··· EXTRACTED DATA
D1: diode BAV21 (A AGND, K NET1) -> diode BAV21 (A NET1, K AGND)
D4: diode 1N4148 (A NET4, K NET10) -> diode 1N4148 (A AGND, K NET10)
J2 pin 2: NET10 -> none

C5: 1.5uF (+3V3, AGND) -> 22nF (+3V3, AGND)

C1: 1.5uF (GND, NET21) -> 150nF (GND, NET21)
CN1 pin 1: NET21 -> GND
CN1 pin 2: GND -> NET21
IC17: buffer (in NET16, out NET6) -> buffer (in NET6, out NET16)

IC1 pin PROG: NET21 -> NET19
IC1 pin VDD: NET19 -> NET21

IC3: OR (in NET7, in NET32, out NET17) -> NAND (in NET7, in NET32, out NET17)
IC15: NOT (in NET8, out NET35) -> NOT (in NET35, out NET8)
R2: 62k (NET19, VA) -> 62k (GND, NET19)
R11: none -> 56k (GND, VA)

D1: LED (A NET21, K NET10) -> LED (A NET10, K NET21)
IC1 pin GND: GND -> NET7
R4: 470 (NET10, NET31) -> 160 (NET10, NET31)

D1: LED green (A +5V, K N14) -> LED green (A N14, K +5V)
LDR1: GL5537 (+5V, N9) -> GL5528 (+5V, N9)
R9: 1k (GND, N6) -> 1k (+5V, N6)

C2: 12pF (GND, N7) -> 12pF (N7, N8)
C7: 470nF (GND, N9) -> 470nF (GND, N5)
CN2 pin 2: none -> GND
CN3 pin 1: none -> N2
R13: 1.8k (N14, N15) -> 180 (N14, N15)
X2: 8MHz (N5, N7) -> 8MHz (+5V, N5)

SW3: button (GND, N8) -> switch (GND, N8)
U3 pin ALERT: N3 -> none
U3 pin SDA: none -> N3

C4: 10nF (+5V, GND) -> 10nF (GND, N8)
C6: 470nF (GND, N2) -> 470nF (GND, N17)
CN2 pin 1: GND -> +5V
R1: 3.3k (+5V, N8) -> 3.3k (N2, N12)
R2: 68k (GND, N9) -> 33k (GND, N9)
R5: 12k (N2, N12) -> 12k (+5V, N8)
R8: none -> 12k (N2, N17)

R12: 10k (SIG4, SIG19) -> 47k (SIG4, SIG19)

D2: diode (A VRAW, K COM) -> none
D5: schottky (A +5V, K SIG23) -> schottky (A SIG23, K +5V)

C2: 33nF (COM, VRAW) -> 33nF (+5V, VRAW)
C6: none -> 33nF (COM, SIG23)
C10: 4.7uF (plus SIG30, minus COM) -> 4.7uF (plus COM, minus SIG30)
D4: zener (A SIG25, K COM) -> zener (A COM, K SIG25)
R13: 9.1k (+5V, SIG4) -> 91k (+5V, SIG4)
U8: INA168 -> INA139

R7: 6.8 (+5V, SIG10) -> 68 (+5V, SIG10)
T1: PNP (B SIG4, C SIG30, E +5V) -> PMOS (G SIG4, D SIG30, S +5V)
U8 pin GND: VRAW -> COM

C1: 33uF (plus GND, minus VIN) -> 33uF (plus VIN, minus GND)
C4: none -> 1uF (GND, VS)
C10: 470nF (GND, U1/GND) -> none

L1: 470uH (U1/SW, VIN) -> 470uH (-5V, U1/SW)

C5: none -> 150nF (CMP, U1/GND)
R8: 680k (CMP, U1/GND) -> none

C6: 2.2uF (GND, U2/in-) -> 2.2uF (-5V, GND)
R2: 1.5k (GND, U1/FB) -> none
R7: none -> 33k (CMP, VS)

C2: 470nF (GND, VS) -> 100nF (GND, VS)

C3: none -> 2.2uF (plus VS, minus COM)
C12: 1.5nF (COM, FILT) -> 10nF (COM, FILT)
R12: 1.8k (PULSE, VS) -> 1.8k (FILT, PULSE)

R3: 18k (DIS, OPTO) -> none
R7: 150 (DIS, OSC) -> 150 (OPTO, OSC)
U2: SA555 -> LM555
······
EXERCISE DIRECTIONS
If a line in the records contains the string "AGND", copy it out.

OUTPUT FOR THIS EXERCISE
D1: diode BAV21 (A AGND, K NET1) -> diode BAV21 (A NET1, K AGND)
D4: diode 1N4148 (A NET4, K NET10) -> diode 1N4148 (A AGND, K NET10)
C5: 1.5uF (+3V3, AGND) -> 22nF (+3V3, AGND)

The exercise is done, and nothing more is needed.